§ **Your instructions**: Restate word for word the lines of the entries below, starting with the line that holds "R4: 330 (SIG8, SIG20) -> 1.8k (SIG8, SIG20)" and ending with the line that holds "U7: XOR 74LS86", and no others.

§ **Data**:
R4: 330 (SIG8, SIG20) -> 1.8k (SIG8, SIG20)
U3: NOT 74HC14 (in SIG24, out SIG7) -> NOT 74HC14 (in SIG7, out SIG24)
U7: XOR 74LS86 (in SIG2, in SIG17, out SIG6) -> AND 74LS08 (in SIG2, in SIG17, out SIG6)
* * *
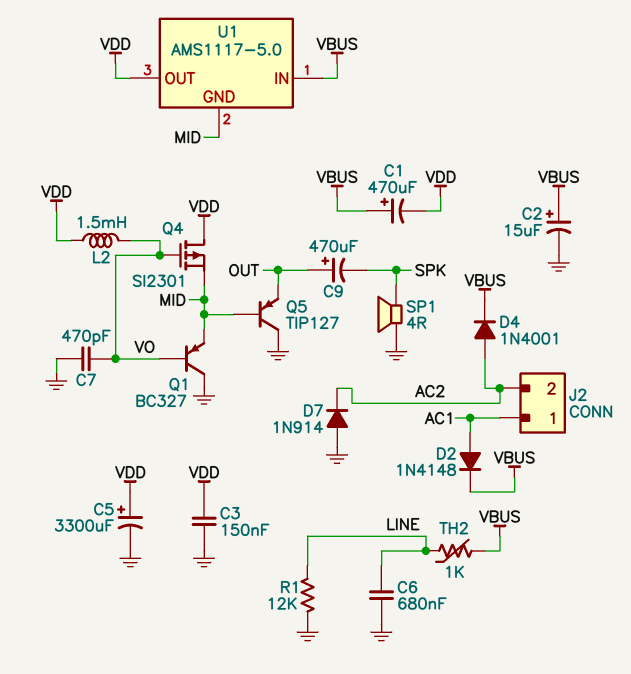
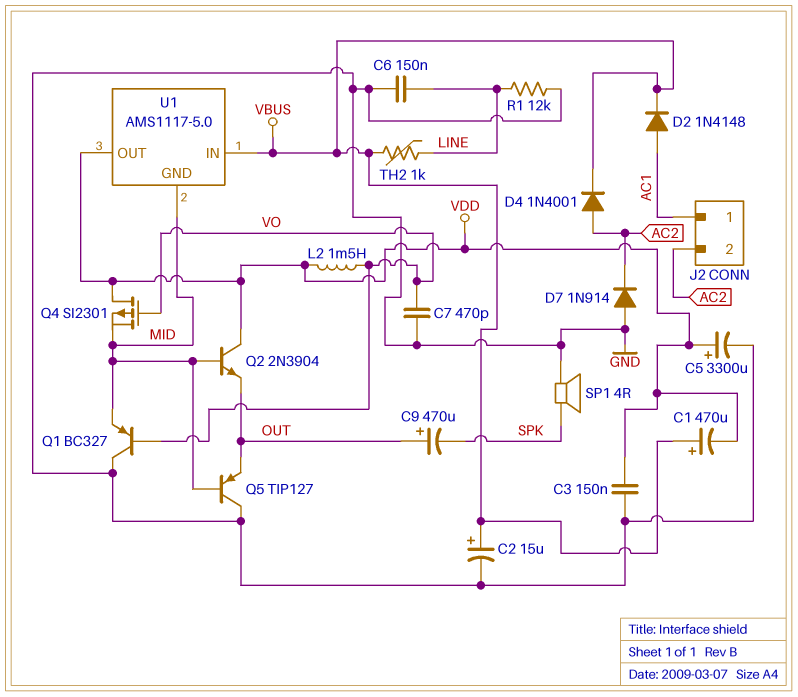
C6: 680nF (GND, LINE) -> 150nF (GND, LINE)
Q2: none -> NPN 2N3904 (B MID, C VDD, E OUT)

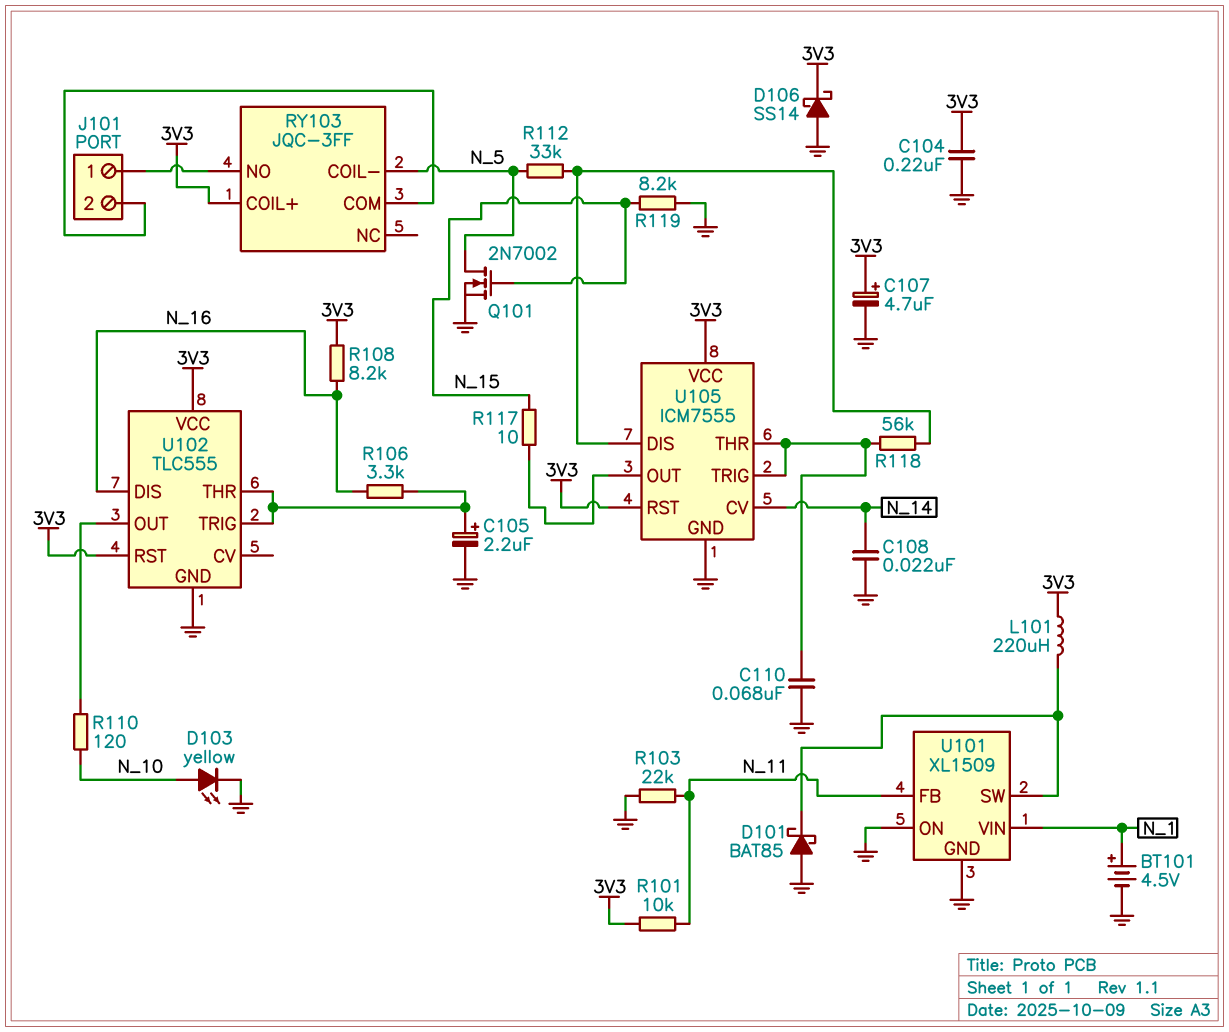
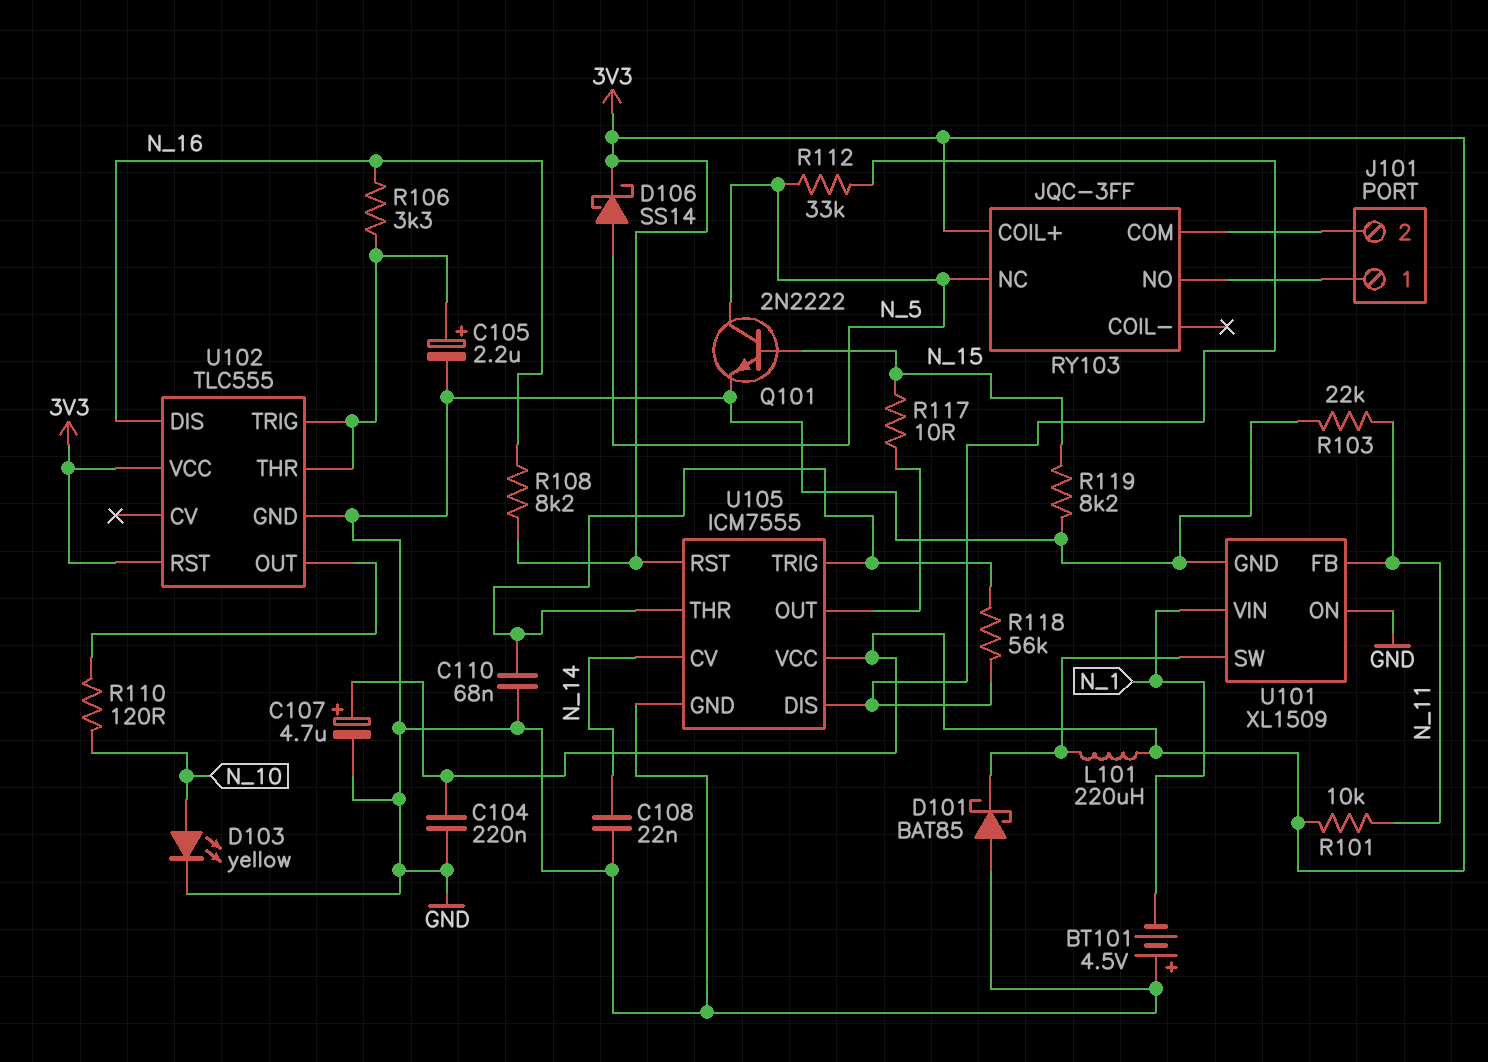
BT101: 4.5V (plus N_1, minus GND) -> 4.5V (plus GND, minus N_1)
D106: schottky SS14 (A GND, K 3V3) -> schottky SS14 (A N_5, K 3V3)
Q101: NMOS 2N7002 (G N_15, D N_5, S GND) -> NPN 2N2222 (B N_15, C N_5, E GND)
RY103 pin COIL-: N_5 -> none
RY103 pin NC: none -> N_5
---
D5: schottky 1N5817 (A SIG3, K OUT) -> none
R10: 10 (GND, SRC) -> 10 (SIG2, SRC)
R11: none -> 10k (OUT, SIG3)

§ **Response for this exercise**:
R4: 330 (SIG8, SIG20) -> 1.8k (SIG8, SIG20)
U3: NOT 74HC14 (in SIG24, out SIG7) -> NOT 74HC14 (in SIG7, out SIG24)
U7: XOR 74LS86 (in SIG2, in SIG17, out SIG6) -> AND 74LS08 (in SIG2, in SIG17, out SIG6)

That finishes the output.